TASK INSTRUCTIONS:
Each record is to be printed again precisely as it reads.

[Before-and-after change records]

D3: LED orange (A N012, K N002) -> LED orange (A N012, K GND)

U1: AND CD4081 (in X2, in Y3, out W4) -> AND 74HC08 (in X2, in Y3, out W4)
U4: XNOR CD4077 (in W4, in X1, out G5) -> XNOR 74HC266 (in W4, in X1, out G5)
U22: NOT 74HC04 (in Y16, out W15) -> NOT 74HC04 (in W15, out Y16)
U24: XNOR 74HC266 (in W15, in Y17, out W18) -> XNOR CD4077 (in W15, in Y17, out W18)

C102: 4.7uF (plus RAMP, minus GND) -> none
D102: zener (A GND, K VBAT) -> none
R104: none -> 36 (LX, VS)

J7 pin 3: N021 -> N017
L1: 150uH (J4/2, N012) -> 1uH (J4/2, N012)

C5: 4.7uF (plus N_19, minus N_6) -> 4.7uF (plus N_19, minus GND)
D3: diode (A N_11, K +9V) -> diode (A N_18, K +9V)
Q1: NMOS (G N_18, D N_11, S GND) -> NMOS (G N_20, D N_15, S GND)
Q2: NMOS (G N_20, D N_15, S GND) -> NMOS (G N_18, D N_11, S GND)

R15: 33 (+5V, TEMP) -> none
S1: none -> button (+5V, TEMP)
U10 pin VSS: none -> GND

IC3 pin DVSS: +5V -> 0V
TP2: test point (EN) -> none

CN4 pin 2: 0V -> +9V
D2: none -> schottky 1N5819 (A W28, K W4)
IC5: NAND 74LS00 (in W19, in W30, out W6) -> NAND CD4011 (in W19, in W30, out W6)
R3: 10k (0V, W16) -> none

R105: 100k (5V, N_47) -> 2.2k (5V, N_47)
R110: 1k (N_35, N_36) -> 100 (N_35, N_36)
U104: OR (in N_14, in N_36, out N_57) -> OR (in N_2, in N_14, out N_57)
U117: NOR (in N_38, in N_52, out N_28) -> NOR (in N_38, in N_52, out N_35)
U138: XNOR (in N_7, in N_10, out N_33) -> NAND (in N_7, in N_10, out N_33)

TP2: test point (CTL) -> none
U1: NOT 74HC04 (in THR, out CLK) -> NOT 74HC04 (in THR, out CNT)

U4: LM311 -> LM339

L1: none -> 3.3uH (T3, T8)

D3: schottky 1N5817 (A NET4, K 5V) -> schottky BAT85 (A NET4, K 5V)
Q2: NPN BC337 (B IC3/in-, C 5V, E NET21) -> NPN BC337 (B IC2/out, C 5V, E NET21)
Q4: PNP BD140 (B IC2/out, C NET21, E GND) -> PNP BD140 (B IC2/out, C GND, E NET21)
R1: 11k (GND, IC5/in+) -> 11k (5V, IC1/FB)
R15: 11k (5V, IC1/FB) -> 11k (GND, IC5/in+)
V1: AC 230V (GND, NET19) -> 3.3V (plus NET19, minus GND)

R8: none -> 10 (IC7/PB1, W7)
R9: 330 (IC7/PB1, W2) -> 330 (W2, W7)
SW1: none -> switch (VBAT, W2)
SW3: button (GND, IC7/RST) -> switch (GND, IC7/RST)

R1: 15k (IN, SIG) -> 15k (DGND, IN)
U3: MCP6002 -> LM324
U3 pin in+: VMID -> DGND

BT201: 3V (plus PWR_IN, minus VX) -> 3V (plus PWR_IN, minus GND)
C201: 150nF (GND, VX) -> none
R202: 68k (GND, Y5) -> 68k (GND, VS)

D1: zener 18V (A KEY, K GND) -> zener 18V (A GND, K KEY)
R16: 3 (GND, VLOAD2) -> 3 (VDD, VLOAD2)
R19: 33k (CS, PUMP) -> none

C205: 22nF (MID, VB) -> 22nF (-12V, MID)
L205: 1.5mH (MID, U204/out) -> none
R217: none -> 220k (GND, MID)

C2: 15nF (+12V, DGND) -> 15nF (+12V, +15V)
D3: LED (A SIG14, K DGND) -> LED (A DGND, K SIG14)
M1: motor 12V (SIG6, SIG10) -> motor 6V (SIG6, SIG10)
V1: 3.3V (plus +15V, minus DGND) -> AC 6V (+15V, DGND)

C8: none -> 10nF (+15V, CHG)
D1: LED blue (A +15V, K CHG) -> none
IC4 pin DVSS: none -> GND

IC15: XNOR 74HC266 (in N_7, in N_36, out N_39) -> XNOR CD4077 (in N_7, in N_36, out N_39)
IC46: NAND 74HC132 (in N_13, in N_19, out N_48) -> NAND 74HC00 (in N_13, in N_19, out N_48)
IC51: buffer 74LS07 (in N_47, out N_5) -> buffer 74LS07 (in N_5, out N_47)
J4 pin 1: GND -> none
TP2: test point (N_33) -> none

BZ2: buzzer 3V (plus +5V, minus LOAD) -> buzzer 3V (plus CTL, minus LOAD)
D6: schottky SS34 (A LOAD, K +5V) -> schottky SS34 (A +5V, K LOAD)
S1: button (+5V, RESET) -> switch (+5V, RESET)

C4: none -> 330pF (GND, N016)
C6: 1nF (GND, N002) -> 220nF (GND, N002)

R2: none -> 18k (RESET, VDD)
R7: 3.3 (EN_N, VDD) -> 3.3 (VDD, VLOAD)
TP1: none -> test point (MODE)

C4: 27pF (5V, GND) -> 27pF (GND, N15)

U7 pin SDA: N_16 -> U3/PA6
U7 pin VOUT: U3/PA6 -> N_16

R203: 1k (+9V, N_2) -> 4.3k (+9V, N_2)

THE ANSWER:
D3: LED orange (A N012, K N002) -> LED orange (A N012, K GND)

U1: AND CD4081 (in X2, in Y3, out W4) -> AND 74HC08 (in X2, in Y3, out W4)
U4: XNOR CD4077 (in W4, in X1, out G5) -> XNOR 74HC266 (in W4, in X1, out G5)
U22: NOT 74HC04 (in Y16, out W15) -> NOT 74HC04 (in W15, out Y16)
U24: XNOR 74HC266 (in W15, in Y17, out W18) -> XNOR CD4077 (in W15, in Y17, out W18)

C102: 4.7uF (plus RAMP, minus GND) -> none
D102: zener (A GND, K VBAT) -> none
R104: none -> 36 (LX, VS)

J7 pin 3: N021 -> N017
L1: 150uH (J4/2, N012) -> 1uH (J4/2, N012)

C5: 4.7uF (plus N_19, minus N_6) -> 4.7uF (plus N_19, minus GND)
D3: diode (A N_11, K +9V) -> diode (A N_18, K +9V)
Q1: NMOS (G N_18, D N_11, S GND) -> NMOS (G N_20, D N_15, S GND)
Q2: NMOS (G N_20, D N_15, S GND) -> NMOS (G N_18, D N_11, S GND)

R15: 33 (+5V, TEMP) -> none
S1: none -> button (+5V, TEMP)
U10 pin VSS: none -> GND

IC3 pin DVSS: +5V -> 0V
TP2: test point (EN) -> none

CN4 pin 2: 0V -> +9V
D2: none -> schottky 1N5819 (A W28, K W4)
IC5: NAND 74LS00 (in W19, in W30, out W6) -> NAND CD4011 (in W19, in W30, out W6)
R3: 10k (0V, W16) -> none

R105: 100k (5V, N_47) -> 2.2k (5V, N_47)
R110: 1k (N_35, N_36) -> 100 (N_35, N_36)
U104: OR (in N_14, in N_36, out N_57) -> OR (in N_2, in N_14, out N_57)
U117: NOR (in N_38, in N_52, out N_28) -> NOR (in N_38, in N_52, out N_35)
U138: XNOR (in N_7, in N_10, out N_33) -> NAND (in N_7, in N_10, out N_33)

TP2: test point (CTL) -> none
U1: NOT 74HC04 (in THR, out CLK) -> NOT 74HC04 (in THR, out CNT)

U4: LM311 -> LM339

L1: none -> 3.3uH (T3, T8)

D3: schottky 1N5817 (A NET4, K 5V) -> schottky BAT85 (A NET4, K 5V)
Q2: NPN BC337 (B IC3/in-, C 5V, E NET21) -> NPN BC337 (B IC2/out, C 5V, E NET21)
Q4: PNP BD140 (B IC2/out, C NET21, E GND) -> PNP BD140 (B IC2/out, C GND, E NET21)
R1: 11k (GND, IC5/in+) -> 11k (5V, IC1/FB)
R15: 11k (5V, IC1/FB) -> 11k (GND, IC5/in+)
V1: AC 230V (GND, NET19) -> 3.3V (plus NET19, minus GND)

R8: none -> 10 (IC7/PB1, W7)
R9: 330 (IC7/PB1, W2) -> 330 (W2, W7)
SW1: none -> switch (VBAT, W2)
SW3: button (GND, IC7/RST) -> switch (GND, IC7/RST)

R1: 15k (IN, SIG) -> 15k (DGND, IN)
U3: MCP6002 -> LM324
U3 pin in+: VMID -> DGND

BT201: 3V (plus PWR_IN, minus VX) -> 3V (plus PWR_IN, minus GND)
C201: 150nF (GND, VX) -> none
R202: 68k (GND, Y5) -> 68k (GND, VS)

D1: zener 18V (A KEY, K GND) -> zener 18V (A GND, K KEY)
R16: 3 (GND, VLOAD2) -> 3 (VDD, VLOAD2)
R19: 33k (CS, PUMP) -> none

C205: 22nF (MID, VB) -> 22nF (-12V, MID)
L205: 1.5mH (MID, U204/out) -> none
R217: none -> 220k (GND, MID)

C2: 15nF (+12V, DGND) -> 15nF (+12V, +15V)
D3: LED (A SIG14, K DGND) -> LED (A DGND, K SIG14)
M1: motor 12V (SIG6, SIG10) -> motor 6V (SIG6, SIG10)
V1: 3.3V (plus +15V, minus DGND) -> AC 6V (+15V, DGND)

C8: none -> 10nF (+15V, CHG)
D1: LED blue (A +15V, K CHG) -> none
IC4 pin DVSS: none -> GND

IC15: XNOR 74HC266 (in N_7, in N_36, out N_39) -> XNOR CD4077 (in N_7, in N_36, out N_39)
IC46: NAND 74HC132 (in N_13, in N_19, out N_48) -> NAND 74HC00 (in N_13, in N_19, out N_48)
IC51: buffer 74LS07 (in N_47, out N_5) -> buffer 74LS07 (in N_5, out N_47)
J4 pin 1: GND -> none
TP2: test point (N_33) -> none

BZ2: buzzer 3V (plus +5V, minus LOAD) -> buzzer 3V (plus CTL, minus LOAD)
D6: schottky SS34 (A LOAD, K +5V) -> schottky SS34 (A +5V, K LOAD)
S1: button (+5V, RESET) -> switch (+5V, RESET)

C4: none -> 330pF (GND, N016)
C6: 1nF (GND, N002) -> 220nF (GND, N002)

R2: none -> 18k (RESET, VDD)
R7: 3.3 (EN_N, VDD) -> 3.3 (VDD, VLOAD)
TP1: none -> test point (MODE)

C4: 27pF (5V, GND) -> 27pF (GND, N15)

U7 pin SDA: N_16 -> U3/PA6
U7 pin VOUT: U3/PA6 -> N_16

R203: 1k (+9V, N_2) -> 4.3k (+9V, N_2)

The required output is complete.